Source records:
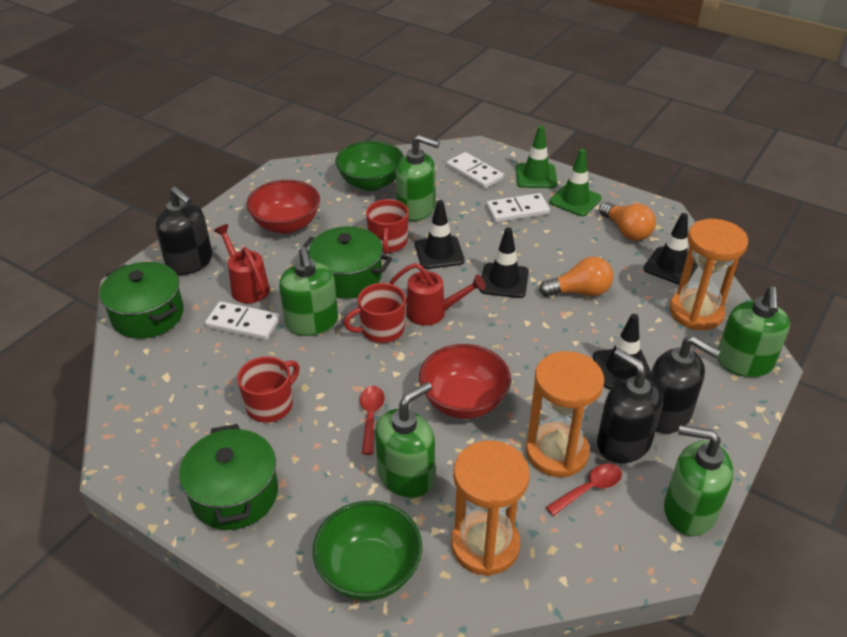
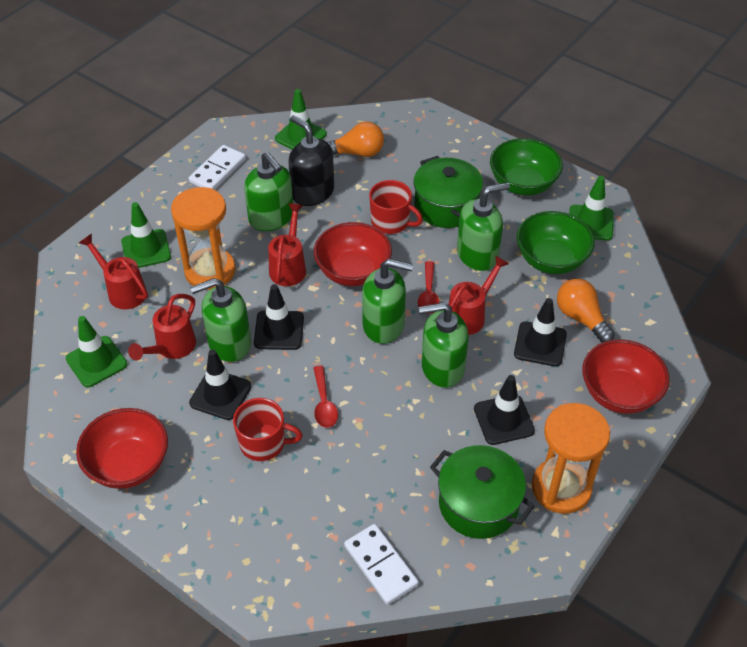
black soap dispenser: 3 -> 1
green pot: 3 -> 2
green traffic cone: 2 -> 4
orange hourglass: 3 -> 2
red bowl: 2 -> 3
red mug: 3 -> 2
red watering can: 2 -> 4
white domino: 3 -> 2

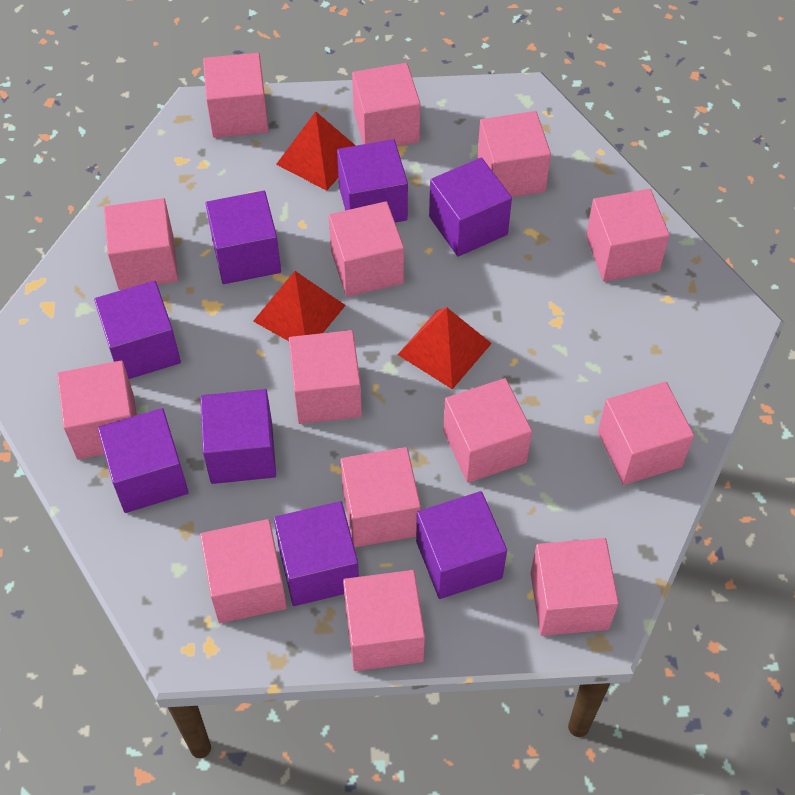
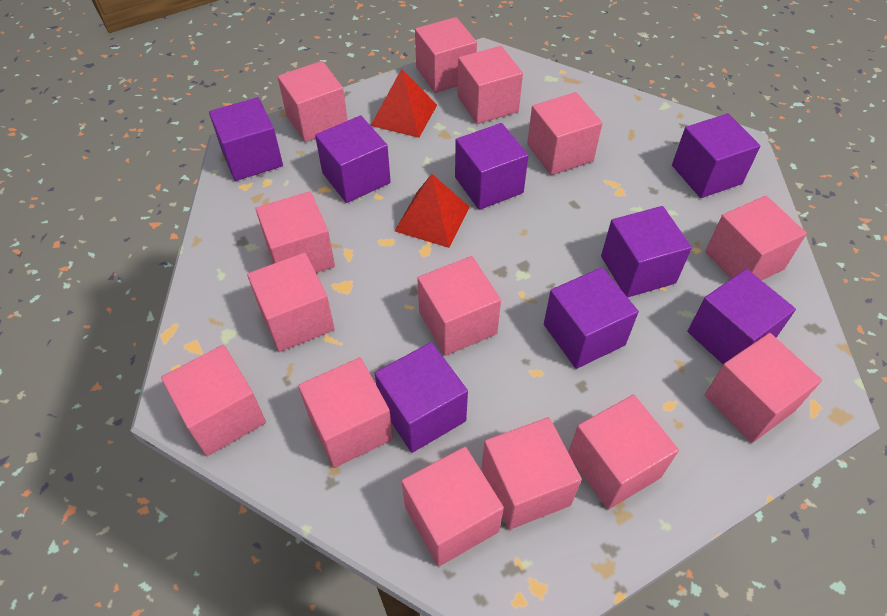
red pyramid: 3 -> 2

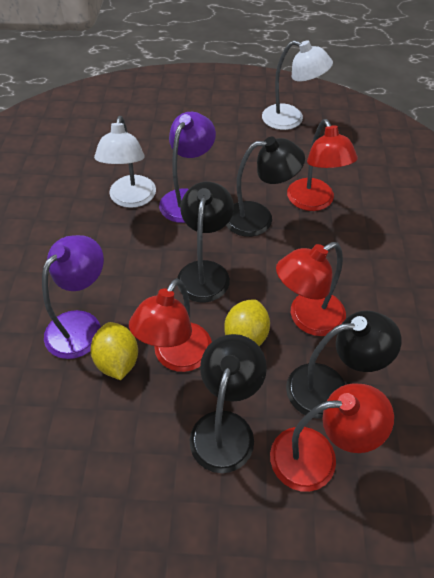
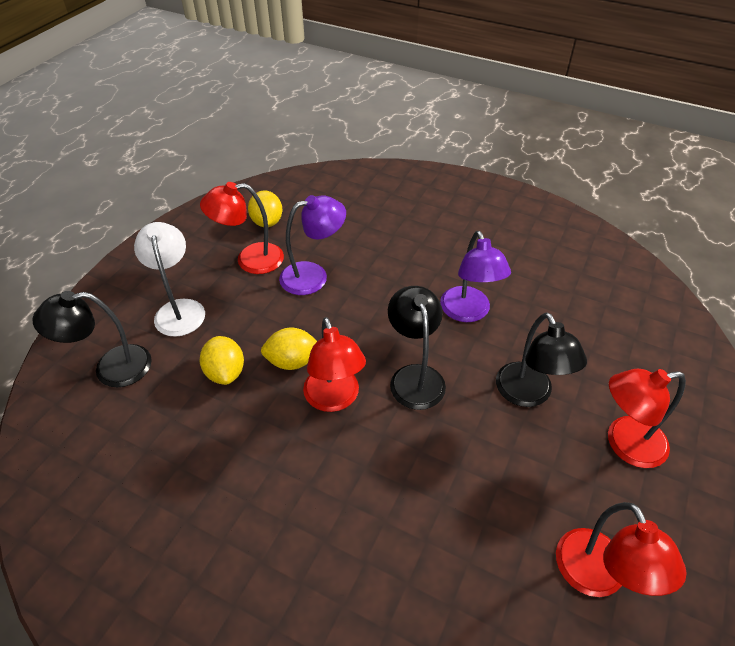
black lamp: 4 -> 3
white lamp: 2 -> 1
yellow lemon: 2 -> 3

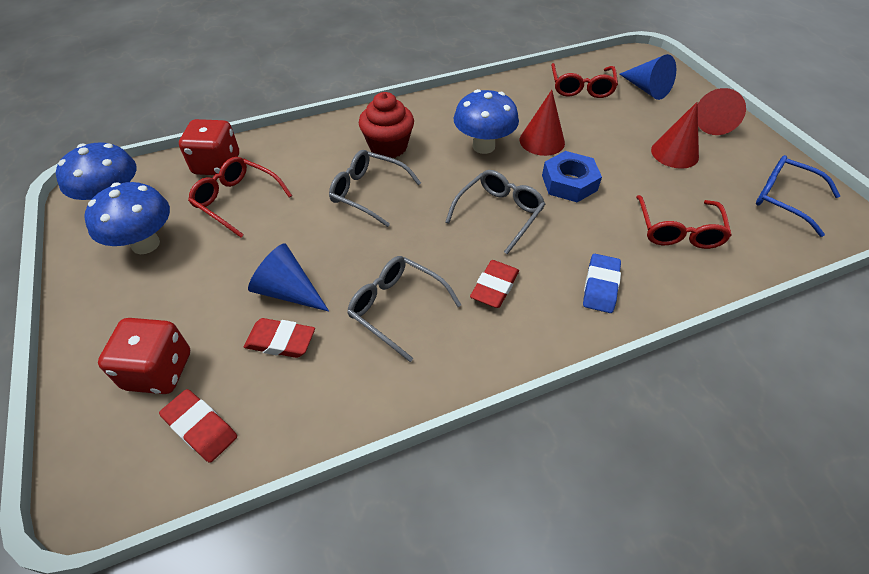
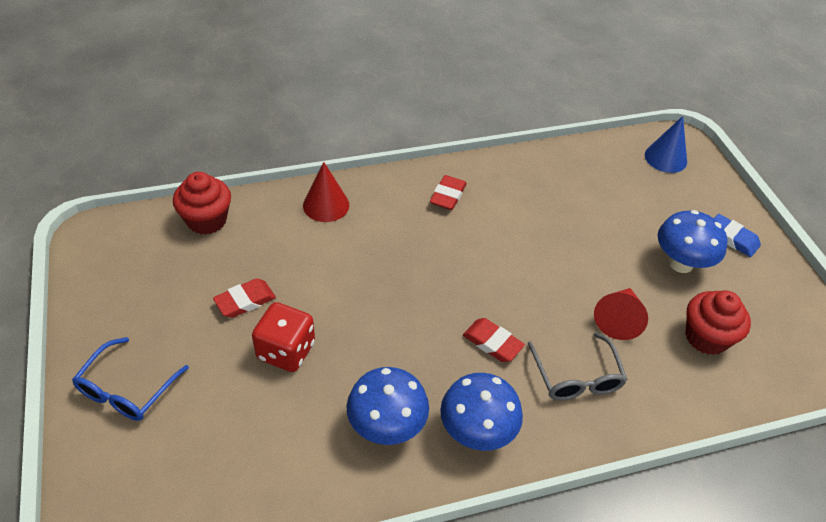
blue cone: 2 -> 1
blue nut: 1 -> 0
grey glasses: 3 -> 1
red cone: 3 -> 2
red cupcake: 1 -> 2
red dice: 2 -> 1
red glasses: 3 -> 0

Exercise brief: Find each line in the records holding the string "cone" and show it.

Task result:
green traffic cone: 2 -> 4
blue cone: 2 -> 1
red cone: 3 -> 2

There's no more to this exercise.